■ TASK DESCRIPTION:
Every line of the listing below from the one with "CN1 pin 3: GND -> VDD" up to and including the one with "R18: 100k (+12V, N_17) -> 56k (+12V, N_17)" should be retyped exactly, and nothing else; pictures are not part of the copy.

■ INPUT DATA:
##############################
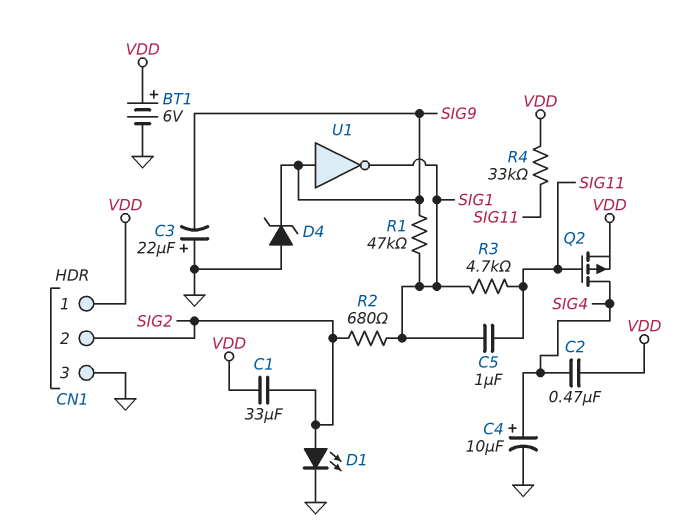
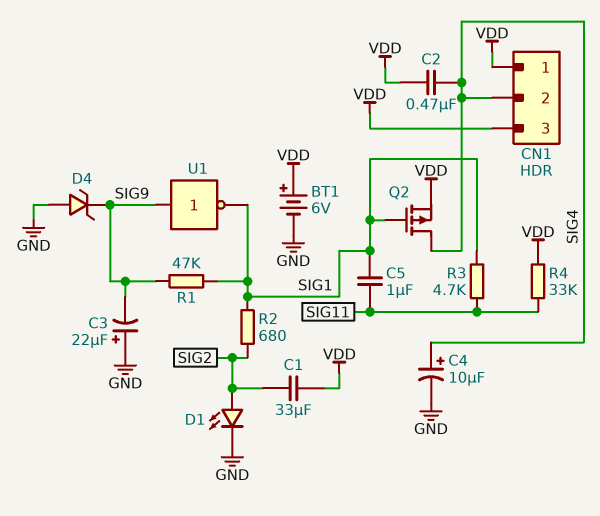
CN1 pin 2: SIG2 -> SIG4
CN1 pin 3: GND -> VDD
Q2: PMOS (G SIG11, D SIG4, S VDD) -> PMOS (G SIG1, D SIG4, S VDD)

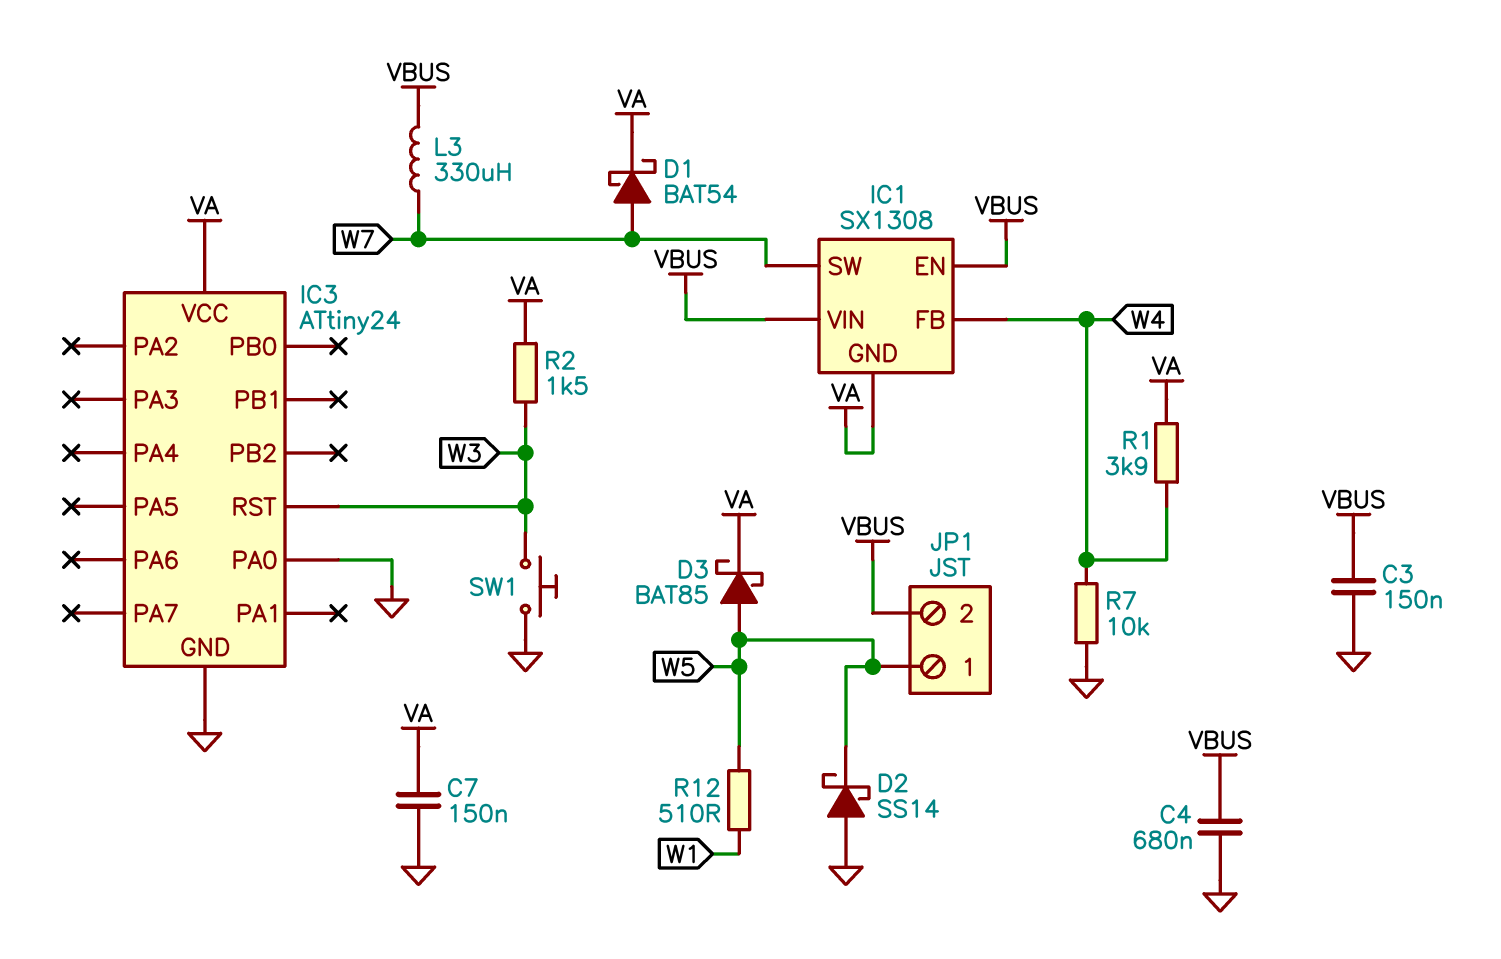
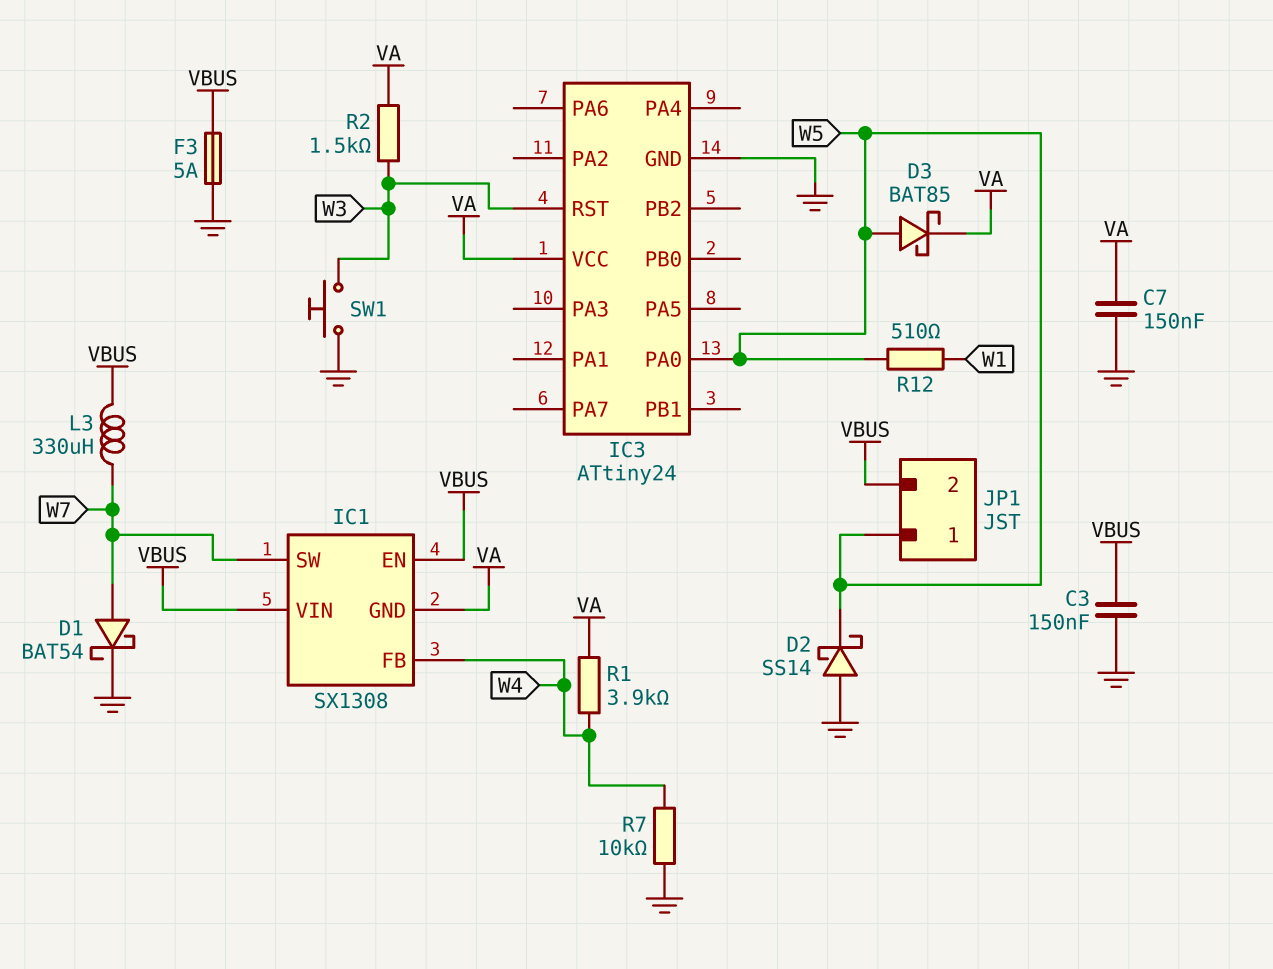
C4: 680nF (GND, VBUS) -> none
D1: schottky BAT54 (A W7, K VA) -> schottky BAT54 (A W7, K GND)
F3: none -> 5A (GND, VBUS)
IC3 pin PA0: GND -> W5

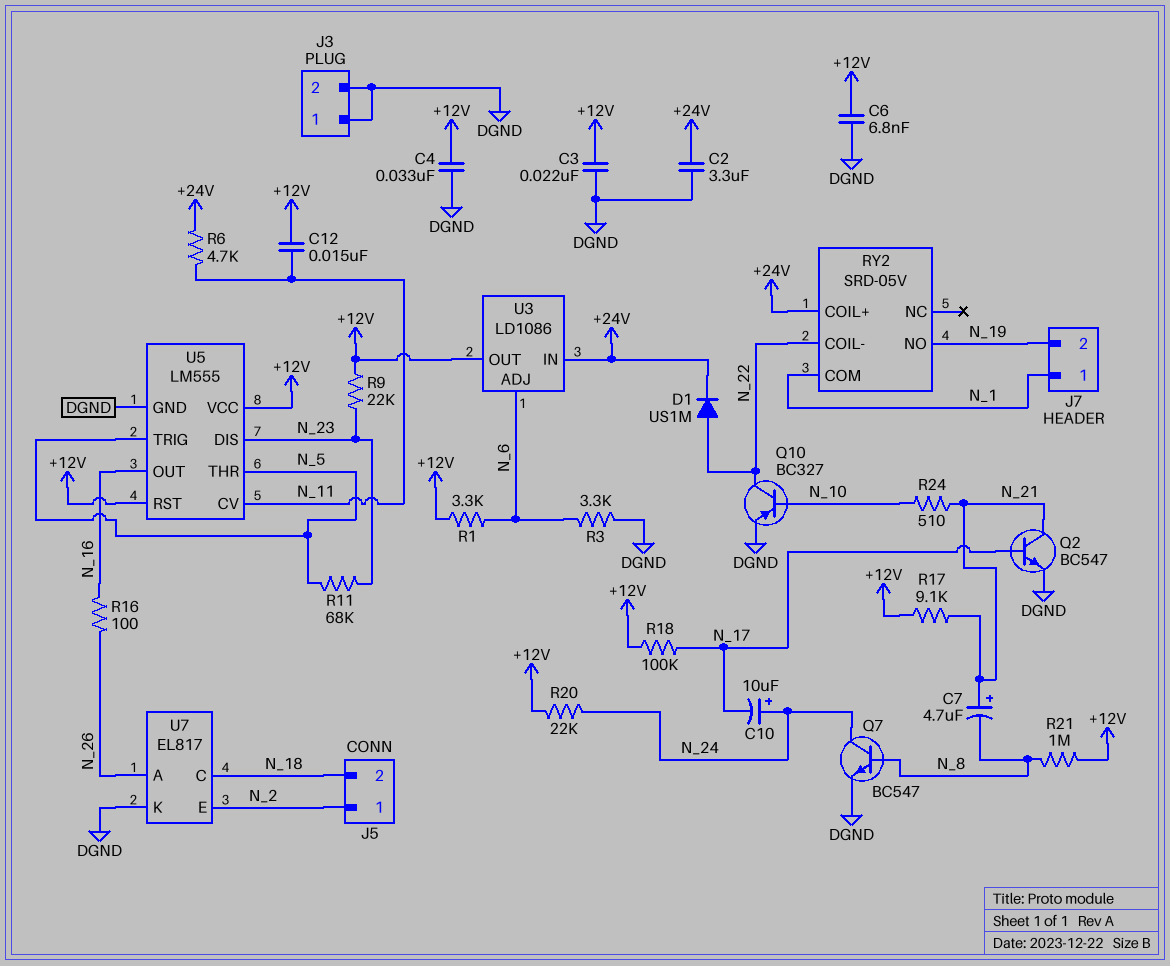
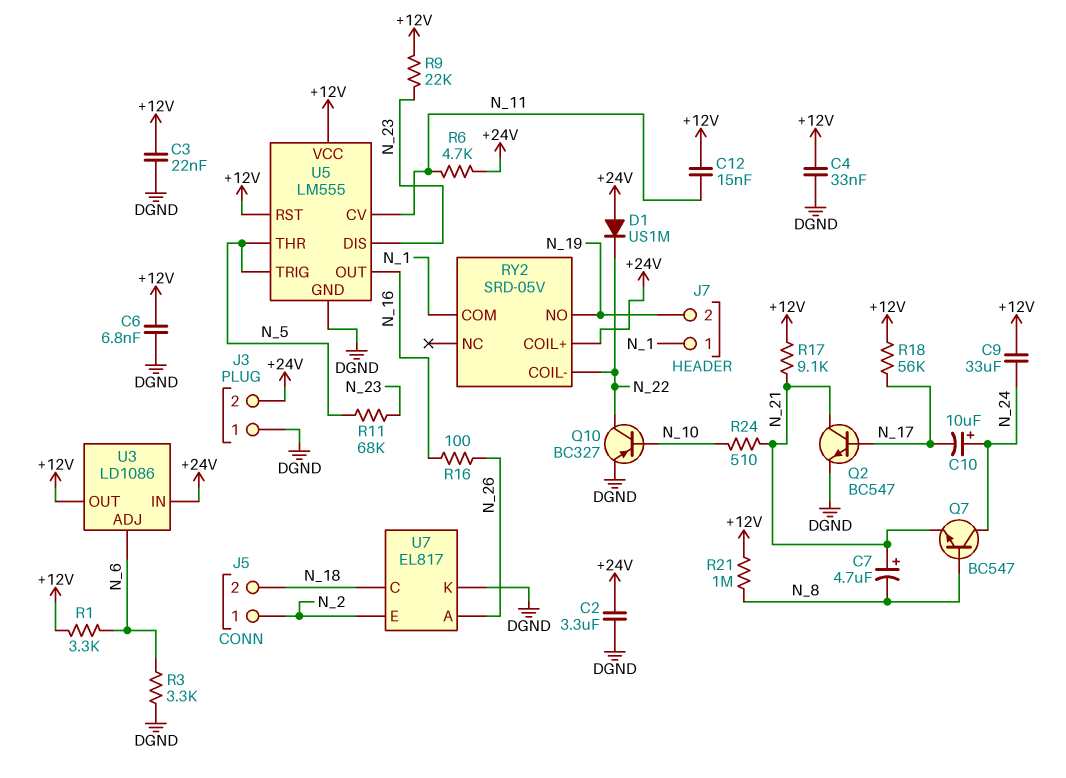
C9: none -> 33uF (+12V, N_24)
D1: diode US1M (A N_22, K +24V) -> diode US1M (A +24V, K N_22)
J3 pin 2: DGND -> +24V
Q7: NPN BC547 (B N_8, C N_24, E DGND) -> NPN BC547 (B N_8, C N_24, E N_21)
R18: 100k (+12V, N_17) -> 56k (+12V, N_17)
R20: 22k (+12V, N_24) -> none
##############################
■ YOUR SOLUTION:
CN1 pin 3: GND -> VDD
Q2: PMOS (G SIG11, D SIG4, S VDD) -> PMOS (G SIG1, D SIG4, S VDD)

C4: 680nF (GND, VBUS) -> none
D1: schottky BAT54 (A W7, K VA) -> schottky BAT54 (A W7, K GND)
F3: none -> 5A (GND, VBUS)
IC3 pin PA0: GND -> W5

C9: none -> 33uF (+12V, N_24)
D1: diode US1M (A N_22, K +24V) -> diode US1M (A +24V, K N_22)
J3 pin 2: DGND -> +24V
Q7: NPN BC547 (B N_8, C N_24, E DGND) -> NPN BC547 (B N_8, C N_24, E N_21)
R18: 100k (+12V, N_17) -> 56k (+12V, N_17)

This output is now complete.